= Beginning of Section =

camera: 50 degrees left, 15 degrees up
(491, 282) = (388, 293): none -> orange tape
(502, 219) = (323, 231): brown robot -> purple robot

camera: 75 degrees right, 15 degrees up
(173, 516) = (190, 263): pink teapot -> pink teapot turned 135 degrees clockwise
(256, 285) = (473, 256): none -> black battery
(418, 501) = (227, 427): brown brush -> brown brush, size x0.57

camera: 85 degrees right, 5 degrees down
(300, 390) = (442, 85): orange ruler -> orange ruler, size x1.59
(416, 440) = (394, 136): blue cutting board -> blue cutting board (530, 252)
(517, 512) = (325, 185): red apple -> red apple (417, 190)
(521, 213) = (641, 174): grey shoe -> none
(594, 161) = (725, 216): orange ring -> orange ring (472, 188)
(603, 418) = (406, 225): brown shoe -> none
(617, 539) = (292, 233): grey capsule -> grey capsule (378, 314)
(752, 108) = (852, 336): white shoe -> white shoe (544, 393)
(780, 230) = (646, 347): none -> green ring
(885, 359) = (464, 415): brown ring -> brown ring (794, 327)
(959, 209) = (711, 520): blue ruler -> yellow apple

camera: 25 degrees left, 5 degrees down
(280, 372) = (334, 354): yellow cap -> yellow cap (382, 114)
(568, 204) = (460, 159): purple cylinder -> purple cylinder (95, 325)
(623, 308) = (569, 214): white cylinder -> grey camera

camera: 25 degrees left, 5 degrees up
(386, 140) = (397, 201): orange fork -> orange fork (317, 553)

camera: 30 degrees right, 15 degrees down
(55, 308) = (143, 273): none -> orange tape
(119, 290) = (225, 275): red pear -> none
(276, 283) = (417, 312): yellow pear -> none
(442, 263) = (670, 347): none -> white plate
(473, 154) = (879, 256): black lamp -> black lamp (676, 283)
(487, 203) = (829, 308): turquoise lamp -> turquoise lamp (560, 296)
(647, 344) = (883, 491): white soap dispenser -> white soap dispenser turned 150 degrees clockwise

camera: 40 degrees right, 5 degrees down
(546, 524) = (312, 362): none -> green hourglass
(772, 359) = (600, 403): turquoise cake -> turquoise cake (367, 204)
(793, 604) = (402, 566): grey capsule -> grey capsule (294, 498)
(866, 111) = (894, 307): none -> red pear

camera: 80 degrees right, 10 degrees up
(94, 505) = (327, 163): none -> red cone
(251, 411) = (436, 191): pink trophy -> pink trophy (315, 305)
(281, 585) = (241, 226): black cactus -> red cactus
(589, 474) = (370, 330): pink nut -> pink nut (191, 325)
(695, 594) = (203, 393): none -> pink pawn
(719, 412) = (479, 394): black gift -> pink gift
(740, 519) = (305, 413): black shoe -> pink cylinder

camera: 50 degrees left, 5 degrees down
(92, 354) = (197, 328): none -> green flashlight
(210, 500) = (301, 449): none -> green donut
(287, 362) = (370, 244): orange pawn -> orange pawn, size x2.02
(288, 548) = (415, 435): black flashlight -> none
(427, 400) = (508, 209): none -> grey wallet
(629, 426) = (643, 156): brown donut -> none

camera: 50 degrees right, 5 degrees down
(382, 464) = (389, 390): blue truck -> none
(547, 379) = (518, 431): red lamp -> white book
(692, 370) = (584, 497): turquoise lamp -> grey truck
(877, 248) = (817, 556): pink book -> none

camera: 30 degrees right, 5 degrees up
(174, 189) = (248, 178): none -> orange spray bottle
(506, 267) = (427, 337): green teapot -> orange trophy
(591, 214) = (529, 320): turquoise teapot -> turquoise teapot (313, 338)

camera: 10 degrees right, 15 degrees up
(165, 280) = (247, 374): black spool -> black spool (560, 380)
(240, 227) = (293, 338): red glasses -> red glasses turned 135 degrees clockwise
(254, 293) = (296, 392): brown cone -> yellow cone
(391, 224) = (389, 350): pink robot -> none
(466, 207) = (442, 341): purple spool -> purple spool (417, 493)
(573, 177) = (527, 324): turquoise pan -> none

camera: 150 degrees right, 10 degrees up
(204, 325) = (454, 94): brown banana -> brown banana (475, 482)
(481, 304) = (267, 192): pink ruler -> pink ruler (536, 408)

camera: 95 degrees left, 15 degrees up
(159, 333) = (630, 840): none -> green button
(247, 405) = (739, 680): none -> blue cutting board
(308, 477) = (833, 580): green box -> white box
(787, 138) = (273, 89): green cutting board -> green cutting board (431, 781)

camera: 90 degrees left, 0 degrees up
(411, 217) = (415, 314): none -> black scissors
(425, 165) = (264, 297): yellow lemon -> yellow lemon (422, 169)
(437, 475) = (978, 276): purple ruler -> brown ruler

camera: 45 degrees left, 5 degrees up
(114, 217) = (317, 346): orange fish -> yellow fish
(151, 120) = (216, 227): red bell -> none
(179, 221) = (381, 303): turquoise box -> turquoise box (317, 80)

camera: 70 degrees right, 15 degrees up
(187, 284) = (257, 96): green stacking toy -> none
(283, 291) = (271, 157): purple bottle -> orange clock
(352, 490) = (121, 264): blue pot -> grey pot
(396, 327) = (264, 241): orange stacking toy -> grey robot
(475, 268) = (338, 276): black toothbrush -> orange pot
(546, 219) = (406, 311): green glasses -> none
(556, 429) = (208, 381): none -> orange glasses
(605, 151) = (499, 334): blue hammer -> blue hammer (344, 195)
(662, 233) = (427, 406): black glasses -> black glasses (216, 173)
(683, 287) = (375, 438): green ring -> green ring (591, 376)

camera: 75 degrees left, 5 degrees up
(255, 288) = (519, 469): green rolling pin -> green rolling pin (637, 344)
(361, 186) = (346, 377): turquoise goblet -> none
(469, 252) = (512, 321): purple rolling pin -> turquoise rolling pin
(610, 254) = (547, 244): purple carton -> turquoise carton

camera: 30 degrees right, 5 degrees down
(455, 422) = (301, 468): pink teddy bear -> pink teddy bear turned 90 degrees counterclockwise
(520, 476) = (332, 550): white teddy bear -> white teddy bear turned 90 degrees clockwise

= End of Section =

EXERCISE DESCRIPTION:
Copy the lines above, please. Keep them exact.

SOLUTION TO THIS PROBLEM:
camera: 50 degrees left, 15 degrees up
(491, 282) = (388, 293): none -> orange tape
(502, 219) = (323, 231): brown robot -> purple robot

camera: 75 degrees right, 15 degrees up
(173, 516) = (190, 263): pink teapot -> pink teapot turned 135 degrees clockwise
(256, 285) = (473, 256): none -> black battery
(418, 501) = (227, 427): brown brush -> brown brush, size x0.57

camera: 85 degrees right, 5 degrees down
(300, 390) = (442, 85): orange ruler -> orange ruler, size x1.59
(416, 440) = (394, 136): blue cutting board -> blue cutting board (530, 252)
(517, 512) = (325, 185): red apple -> red apple (417, 190)
(521, 213) = (641, 174): grey shoe -> none
(594, 161) = (725, 216): orange ring -> orange ring (472, 188)
(603, 418) = (406, 225): brown shoe -> none
(617, 539) = (292, 233): grey capsule -> grey capsule (378, 314)
(752, 108) = (852, 336): white shoe -> white shoe (544, 393)
(780, 230) = (646, 347): none -> green ring
(885, 359) = (464, 415): brown ring -> brown ring (794, 327)
(959, 209) = (711, 520): blue ruler -> yellow apple

camera: 25 degrees left, 5 degrees down
(280, 372) = (334, 354): yellow cap -> yellow cap (382, 114)
(568, 204) = (460, 159): purple cylinder -> purple cylinder (95, 325)
(623, 308) = (569, 214): white cylinder -> grey camera

camera: 25 degrees left, 5 degrees up
(386, 140) = (397, 201): orange fork -> orange fork (317, 553)

camera: 30 degrees right, 15 degrees down
(55, 308) = (143, 273): none -> orange tape
(119, 290) = (225, 275): red pear -> none
(276, 283) = (417, 312): yellow pear -> none
(442, 263) = (670, 347): none -> white plate
(473, 154) = (879, 256): black lamp -> black lamp (676, 283)
(487, 203) = (829, 308): turquoise lamp -> turquoise lamp (560, 296)
(647, 344) = (883, 491): white soap dispenser -> white soap dispenser turned 150 degrees clockwise

camera: 40 degrees right, 5 degrees down
(546, 524) = (312, 362): none -> green hourglass
(772, 359) = (600, 403): turquoise cake -> turquoise cake (367, 204)
(793, 604) = (402, 566): grey capsule -> grey capsule (294, 498)
(866, 111) = (894, 307): none -> red pear

camera: 80 degrees right, 10 degrees up
(94, 505) = (327, 163): none -> red cone
(251, 411) = (436, 191): pink trophy -> pink trophy (315, 305)
(281, 585) = (241, 226): black cactus -> red cactus
(589, 474) = (370, 330): pink nut -> pink nut (191, 325)
(695, 594) = (203, 393): none -> pink pawn
(719, 412) = (479, 394): black gift -> pink gift
(740, 519) = (305, 413): black shoe -> pink cylinder

camera: 50 degrees left, 5 degrees down
(92, 354) = (197, 328): none -> green flashlight
(210, 500) = (301, 449): none -> green donut
(287, 362) = (370, 244): orange pawn -> orange pawn, size x2.02
(288, 548) = (415, 435): black flashlight -> none
(427, 400) = (508, 209): none -> grey wallet
(629, 426) = (643, 156): brown donut -> none

camera: 50 degrees right, 5 degrees down
(382, 464) = (389, 390): blue truck -> none
(547, 379) = (518, 431): red lamp -> white book
(692, 370) = (584, 497): turquoise lamp -> grey truck
(877, 248) = (817, 556): pink book -> none

camera: 30 degrees right, 5 degrees up
(174, 189) = (248, 178): none -> orange spray bottle
(506, 267) = (427, 337): green teapot -> orange trophy
(591, 214) = (529, 320): turquoise teapot -> turquoise teapot (313, 338)

camera: 10 degrees right, 15 degrees up
(165, 280) = (247, 374): black spool -> black spool (560, 380)
(240, 227) = (293, 338): red glasses -> red glasses turned 135 degrees clockwise
(254, 293) = (296, 392): brown cone -> yellow cone
(391, 224) = (389, 350): pink robot -> none
(466, 207) = (442, 341): purple spool -> purple spool (417, 493)
(573, 177) = (527, 324): turquoise pan -> none

camera: 150 degrees right, 10 degrees up
(204, 325) = (454, 94): brown banana -> brown banana (475, 482)
(481, 304) = (267, 192): pink ruler -> pink ruler (536, 408)

camera: 95 degrees left, 15 degrees up
(159, 333) = (630, 840): none -> green button
(247, 405) = (739, 680): none -> blue cutting board
(308, 477) = (833, 580): green box -> white box
(787, 138) = (273, 89): green cutting board -> green cutting board (431, 781)

camera: 90 degrees left, 0 degrees up
(411, 217) = (415, 314): none -> black scissors
(425, 165) = (264, 297): yellow lemon -> yellow lemon (422, 169)
(437, 475) = (978, 276): purple ruler -> brown ruler

camera: 45 degrees left, 5 degrees up
(114, 217) = (317, 346): orange fish -> yellow fish
(151, 120) = (216, 227): red bell -> none
(179, 221) = (381, 303): turquoise box -> turquoise box (317, 80)

camera: 70 degrees right, 15 degrees up
(187, 284) = (257, 96): green stacking toy -> none
(283, 291) = (271, 157): purple bottle -> orange clock
(352, 490) = (121, 264): blue pot -> grey pot
(396, 327) = (264, 241): orange stacking toy -> grey robot
(475, 268) = (338, 276): black toothbrush -> orange pot
(546, 219) = (406, 311): green glasses -> none
(556, 429) = (208, 381): none -> orange glasses
(605, 151) = (499, 334): blue hammer -> blue hammer (344, 195)
(662, 233) = (427, 406): black glasses -> black glasses (216, 173)
(683, 287) = (375, 438): green ring -> green ring (591, 376)

camera: 75 degrees left, 5 degrees up
(255, 288) = (519, 469): green rolling pin -> green rolling pin (637, 344)
(361, 186) = (346, 377): turquoise goblet -> none
(469, 252) = (512, 321): purple rolling pin -> turquoise rolling pin
(610, 254) = (547, 244): purple carton -> turquoise carton

camera: 30 degrees right, 5 degrees down
(455, 422) = (301, 468): pink teddy bear -> pink teddy bear turned 90 degrees counterclockwise
(520, 476) = (332, 550): white teddy bear -> white teddy bear turned 90 degrees clockwise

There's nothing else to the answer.